-- BEGIN Records supplied --

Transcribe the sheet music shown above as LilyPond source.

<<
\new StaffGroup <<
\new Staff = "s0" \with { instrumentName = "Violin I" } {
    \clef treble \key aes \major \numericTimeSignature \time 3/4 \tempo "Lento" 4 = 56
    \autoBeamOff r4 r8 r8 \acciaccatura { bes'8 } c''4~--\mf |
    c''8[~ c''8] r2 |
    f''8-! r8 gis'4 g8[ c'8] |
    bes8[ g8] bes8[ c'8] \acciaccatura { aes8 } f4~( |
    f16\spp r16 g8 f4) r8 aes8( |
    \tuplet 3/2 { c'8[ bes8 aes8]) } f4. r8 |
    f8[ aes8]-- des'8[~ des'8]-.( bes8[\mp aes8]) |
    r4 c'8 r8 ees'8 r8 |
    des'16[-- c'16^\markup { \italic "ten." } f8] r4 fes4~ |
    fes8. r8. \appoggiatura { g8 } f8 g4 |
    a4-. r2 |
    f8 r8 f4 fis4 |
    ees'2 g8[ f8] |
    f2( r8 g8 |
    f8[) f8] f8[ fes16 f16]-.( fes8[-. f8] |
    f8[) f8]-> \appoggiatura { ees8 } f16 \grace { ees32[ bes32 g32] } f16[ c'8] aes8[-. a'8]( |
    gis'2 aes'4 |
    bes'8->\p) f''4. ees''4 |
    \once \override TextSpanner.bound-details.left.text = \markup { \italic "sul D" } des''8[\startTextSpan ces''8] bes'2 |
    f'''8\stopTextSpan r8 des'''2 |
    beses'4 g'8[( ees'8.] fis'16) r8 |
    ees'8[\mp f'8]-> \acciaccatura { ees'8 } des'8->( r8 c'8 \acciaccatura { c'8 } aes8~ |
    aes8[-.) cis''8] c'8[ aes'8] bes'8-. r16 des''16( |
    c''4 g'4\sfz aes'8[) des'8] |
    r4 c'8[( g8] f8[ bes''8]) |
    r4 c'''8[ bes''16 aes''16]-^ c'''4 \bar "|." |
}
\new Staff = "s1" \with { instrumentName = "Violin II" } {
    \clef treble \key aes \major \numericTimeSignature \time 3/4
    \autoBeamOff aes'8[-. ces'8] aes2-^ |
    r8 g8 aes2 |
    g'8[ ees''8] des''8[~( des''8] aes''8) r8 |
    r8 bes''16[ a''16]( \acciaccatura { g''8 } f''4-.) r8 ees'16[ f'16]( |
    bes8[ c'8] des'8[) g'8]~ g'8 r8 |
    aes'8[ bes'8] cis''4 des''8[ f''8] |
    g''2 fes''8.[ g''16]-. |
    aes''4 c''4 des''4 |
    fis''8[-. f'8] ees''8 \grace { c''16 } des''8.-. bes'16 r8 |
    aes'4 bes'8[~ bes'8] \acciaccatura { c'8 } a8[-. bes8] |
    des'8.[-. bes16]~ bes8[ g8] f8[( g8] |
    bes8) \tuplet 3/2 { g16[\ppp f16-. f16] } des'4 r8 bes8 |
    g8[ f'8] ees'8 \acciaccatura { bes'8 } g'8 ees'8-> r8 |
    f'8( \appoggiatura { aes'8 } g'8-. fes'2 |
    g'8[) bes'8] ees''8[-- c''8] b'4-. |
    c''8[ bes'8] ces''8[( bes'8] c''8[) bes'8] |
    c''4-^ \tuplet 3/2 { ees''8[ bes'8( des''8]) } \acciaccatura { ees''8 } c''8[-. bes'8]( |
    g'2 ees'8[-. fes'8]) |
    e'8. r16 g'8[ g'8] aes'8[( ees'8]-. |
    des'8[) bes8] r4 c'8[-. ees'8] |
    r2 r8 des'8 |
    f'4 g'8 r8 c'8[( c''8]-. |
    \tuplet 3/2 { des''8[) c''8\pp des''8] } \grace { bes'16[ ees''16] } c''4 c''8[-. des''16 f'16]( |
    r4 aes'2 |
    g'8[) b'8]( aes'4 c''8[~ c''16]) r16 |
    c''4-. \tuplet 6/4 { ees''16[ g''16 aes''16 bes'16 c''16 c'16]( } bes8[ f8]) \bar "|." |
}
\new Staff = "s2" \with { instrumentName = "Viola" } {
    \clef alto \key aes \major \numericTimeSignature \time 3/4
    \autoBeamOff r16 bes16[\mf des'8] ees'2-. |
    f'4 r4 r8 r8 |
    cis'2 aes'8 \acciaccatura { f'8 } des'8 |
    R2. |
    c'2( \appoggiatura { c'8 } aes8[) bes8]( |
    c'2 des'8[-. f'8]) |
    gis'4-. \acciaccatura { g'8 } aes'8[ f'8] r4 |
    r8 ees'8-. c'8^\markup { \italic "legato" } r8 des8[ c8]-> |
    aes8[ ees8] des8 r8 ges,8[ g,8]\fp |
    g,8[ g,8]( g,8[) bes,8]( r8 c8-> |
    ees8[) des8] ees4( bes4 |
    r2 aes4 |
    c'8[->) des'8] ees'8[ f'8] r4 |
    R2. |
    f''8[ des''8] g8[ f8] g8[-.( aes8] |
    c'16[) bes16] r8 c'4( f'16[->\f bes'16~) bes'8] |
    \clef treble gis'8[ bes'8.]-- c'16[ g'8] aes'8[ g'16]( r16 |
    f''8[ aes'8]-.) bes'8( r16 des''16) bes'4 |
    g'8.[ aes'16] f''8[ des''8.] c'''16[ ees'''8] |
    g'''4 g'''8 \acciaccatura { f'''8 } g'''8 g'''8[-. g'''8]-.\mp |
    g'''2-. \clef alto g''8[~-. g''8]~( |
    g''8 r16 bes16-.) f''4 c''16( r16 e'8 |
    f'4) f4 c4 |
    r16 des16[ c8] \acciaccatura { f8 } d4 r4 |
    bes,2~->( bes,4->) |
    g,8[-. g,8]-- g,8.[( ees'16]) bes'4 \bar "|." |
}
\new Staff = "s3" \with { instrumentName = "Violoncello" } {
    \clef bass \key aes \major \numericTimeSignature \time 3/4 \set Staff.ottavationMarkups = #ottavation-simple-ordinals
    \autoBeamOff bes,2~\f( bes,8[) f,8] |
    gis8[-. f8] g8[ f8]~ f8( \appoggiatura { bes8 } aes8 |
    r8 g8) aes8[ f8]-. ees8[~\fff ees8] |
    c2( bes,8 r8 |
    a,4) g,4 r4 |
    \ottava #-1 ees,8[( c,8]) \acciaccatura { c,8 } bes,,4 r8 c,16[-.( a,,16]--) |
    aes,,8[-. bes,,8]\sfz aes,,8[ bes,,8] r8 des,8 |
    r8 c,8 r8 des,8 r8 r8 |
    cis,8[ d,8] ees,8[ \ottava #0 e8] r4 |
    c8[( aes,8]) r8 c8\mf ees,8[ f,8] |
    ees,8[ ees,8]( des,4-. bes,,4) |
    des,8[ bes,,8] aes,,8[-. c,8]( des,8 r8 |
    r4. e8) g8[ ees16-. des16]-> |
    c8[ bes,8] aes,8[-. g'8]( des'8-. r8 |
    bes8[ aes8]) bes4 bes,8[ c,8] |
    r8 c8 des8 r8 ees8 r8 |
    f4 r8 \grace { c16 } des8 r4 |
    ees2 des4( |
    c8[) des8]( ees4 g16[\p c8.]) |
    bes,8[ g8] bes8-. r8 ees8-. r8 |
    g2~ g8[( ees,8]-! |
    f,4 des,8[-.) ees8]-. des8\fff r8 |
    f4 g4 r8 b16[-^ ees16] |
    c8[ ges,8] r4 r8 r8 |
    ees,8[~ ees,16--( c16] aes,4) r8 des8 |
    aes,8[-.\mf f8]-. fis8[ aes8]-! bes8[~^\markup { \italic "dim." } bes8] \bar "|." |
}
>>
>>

-- END Records supplied --

» **What to work on**
Please return every line in the records above that contains the string "numericTimeSignature".

» **Full solution**
    \clef treble \key aes \major \numericTimeSignature \time 3/4 \tempo "Lento" 4 = 56
    \clef treble \key aes \major \numericTimeSignature \time 3/4
    \clef alto \key aes \major \numericTimeSignature \time 3/4
    \clef bass \key aes \major \numericTimeSignature \time 3/4 \set Staff.ottavationMarkups = #ottavation-simple-ordinals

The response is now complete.